Before-and-after object lists —
⁂

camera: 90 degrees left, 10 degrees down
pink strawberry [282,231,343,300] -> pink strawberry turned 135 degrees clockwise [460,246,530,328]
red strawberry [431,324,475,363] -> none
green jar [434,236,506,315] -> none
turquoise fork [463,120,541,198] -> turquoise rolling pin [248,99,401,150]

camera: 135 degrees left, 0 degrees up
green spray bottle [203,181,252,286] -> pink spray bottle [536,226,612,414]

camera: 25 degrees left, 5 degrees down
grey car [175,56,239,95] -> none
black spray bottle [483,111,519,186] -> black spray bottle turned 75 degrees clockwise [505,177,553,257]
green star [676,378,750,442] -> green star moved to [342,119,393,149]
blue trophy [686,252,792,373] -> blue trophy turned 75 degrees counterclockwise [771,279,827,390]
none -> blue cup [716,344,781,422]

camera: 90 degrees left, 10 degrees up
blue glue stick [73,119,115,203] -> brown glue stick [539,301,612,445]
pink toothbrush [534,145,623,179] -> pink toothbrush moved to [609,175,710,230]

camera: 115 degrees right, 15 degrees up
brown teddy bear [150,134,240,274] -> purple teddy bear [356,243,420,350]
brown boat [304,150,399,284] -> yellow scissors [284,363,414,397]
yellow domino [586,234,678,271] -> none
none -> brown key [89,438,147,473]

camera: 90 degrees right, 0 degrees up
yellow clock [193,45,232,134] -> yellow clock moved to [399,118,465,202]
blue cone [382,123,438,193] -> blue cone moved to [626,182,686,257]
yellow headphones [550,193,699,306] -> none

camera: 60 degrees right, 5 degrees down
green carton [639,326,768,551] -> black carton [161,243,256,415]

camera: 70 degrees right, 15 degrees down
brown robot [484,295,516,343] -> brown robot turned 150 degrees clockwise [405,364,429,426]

⁂

DESCRIPTION OF THE TASK —
From the line containing "pink strawberry [282,231,343,300]" down to the last line of the data above, copy every line exactly; leave out all other lines.

OUTPUT BELOW —
pink strawberry [282,231,343,300] -> pink strawberry turned 135 degrees clockwise [460,246,530,328]
red strawberry [431,324,475,363] -> none
green jar [434,236,506,315] -> none
turquoise fork [463,120,541,198] -> turquoise rolling pin [248,99,401,150]

camera: 135 degrees left, 0 degrees up
green spray bottle [203,181,252,286] -> pink spray bottle [536,226,612,414]

camera: 25 degrees left, 5 degrees down
grey car [175,56,239,95] -> none
black spray bottle [483,111,519,186] -> black spray bottle turned 75 degrees clockwise [505,177,553,257]
green star [676,378,750,442] -> green star moved to [342,119,393,149]
blue trophy [686,252,792,373] -> blue trophy turned 75 degrees counterclockwise [771,279,827,390]
none -> blue cup [716,344,781,422]

camera: 90 degrees left, 10 degrees up
blue glue stick [73,119,115,203] -> brown glue stick [539,301,612,445]
pink toothbrush [534,145,623,179] -> pink toothbrush moved to [609,175,710,230]

camera: 115 degrees right, 15 degrees up
brown teddy bear [150,134,240,274] -> purple teddy bear [356,243,420,350]
brown boat [304,150,399,284] -> yellow scissors [284,363,414,397]
yellow domino [586,234,678,271] -> none
none -> brown key [89,438,147,473]

camera: 90 degrees right, 0 degrees up
yellow clock [193,45,232,134] -> yellow clock moved to [399,118,465,202]
blue cone [382,123,438,193] -> blue cone moved to [626,182,686,257]
yellow headphones [550,193,699,306] -> none

camera: 60 degrees right, 5 degrees down
green carton [639,326,768,551] -> black carton [161,243,256,415]

camera: 70 degrees right, 15 degrees down
brown robot [484,295,516,343] -> brown robot turned 150 degrees clockwise [405,364,429,426]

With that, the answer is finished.